--- What is expected ---
From the first line to the last, output the entries exactly.

--- Task material ---

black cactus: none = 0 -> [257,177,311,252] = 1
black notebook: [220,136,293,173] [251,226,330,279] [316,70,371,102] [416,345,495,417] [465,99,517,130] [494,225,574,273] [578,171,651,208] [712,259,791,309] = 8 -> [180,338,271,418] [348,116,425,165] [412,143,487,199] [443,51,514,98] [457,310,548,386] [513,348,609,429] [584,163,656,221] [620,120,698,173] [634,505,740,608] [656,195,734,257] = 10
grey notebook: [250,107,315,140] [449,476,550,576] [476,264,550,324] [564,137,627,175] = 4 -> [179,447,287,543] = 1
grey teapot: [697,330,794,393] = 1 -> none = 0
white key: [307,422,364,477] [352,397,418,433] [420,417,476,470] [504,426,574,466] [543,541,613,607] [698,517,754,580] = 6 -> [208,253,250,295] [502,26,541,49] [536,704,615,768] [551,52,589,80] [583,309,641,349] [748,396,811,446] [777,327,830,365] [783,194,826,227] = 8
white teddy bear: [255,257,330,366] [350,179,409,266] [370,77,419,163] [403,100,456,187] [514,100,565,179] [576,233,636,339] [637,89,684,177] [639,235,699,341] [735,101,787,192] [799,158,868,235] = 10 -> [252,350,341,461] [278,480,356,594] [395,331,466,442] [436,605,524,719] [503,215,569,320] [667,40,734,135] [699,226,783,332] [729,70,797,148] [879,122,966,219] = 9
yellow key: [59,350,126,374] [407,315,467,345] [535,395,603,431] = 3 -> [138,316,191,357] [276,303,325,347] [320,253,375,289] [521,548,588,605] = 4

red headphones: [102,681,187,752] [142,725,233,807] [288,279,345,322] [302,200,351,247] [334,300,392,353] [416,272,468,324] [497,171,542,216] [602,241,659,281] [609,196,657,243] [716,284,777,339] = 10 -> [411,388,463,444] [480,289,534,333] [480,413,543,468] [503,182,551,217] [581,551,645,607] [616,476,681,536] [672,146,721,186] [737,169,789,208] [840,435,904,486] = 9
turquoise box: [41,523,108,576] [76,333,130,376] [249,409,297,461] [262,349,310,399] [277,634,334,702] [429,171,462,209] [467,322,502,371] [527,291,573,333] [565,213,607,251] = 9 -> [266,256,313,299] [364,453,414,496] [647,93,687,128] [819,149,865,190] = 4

--- Exercise output ---
black cactus: none = 0 -> [257,177,311,252] = 1
black notebook: [220,136,293,173] [251,226,330,279] [316,70,371,102] [416,345,495,417] [465,99,517,130] [494,225,574,273] [578,171,651,208] [712,259,791,309] = 8 -> [180,338,271,418] [348,116,425,165] [412,143,487,199] [443,51,514,98] [457,310,548,386] [513,348,609,429] [584,163,656,221] [620,120,698,173] [634,505,740,608] [656,195,734,257] = 10
grey notebook: [250,107,315,140] [449,476,550,576] [476,264,550,324] [564,137,627,175] = 4 -> [179,447,287,543] = 1
grey teapot: [697,330,794,393] = 1 -> none = 0
white key: [307,422,364,477] [352,397,418,433] [420,417,476,470] [504,426,574,466] [543,541,613,607] [698,517,754,580] = 6 -> [208,253,250,295] [502,26,541,49] [536,704,615,768] [551,52,589,80] [583,309,641,349] [748,396,811,446] [777,327,830,365] [783,194,826,227] = 8
white teddy bear: [255,257,330,366] [350,179,409,266] [370,77,419,163] [403,100,456,187] [514,100,565,179] [576,233,636,339] [637,89,684,177] [639,235,699,341] [735,101,787,192] [799,158,868,235] = 10 -> [252,350,341,461] [278,480,356,594] [395,331,466,442] [436,605,524,719] [503,215,569,320] [667,40,734,135] [699,226,783,332] [729,70,797,148] [879,122,966,219] = 9
yellow key: [59,350,126,374] [407,315,467,345] [535,395,603,431] = 3 -> [138,316,191,357] [276,303,325,347] [320,253,375,289] [521,548,588,605] = 4

red headphones: [102,681,187,752] [142,725,233,807] [288,279,345,322] [302,200,351,247] [334,300,392,353] [416,272,468,324] [497,171,542,216] [602,241,659,281] [609,196,657,243] [716,284,777,339] = 10 -> [411,388,463,444] [480,289,534,333] [480,413,543,468] [503,182,551,217] [581,551,645,607] [616,476,681,536] [672,146,721,186] [737,169,789,208] [840,435,904,486] = 9
turquoise box: [41,523,108,576] [76,333,130,376] [249,409,297,461] [262,349,310,399] [277,634,334,702] [429,171,462,209] [467,322,502,371] [527,291,573,333] [565,213,607,251] = 9 -> [266,256,313,299] [364,453,414,496] [647,93,687,128] [819,149,865,190] = 4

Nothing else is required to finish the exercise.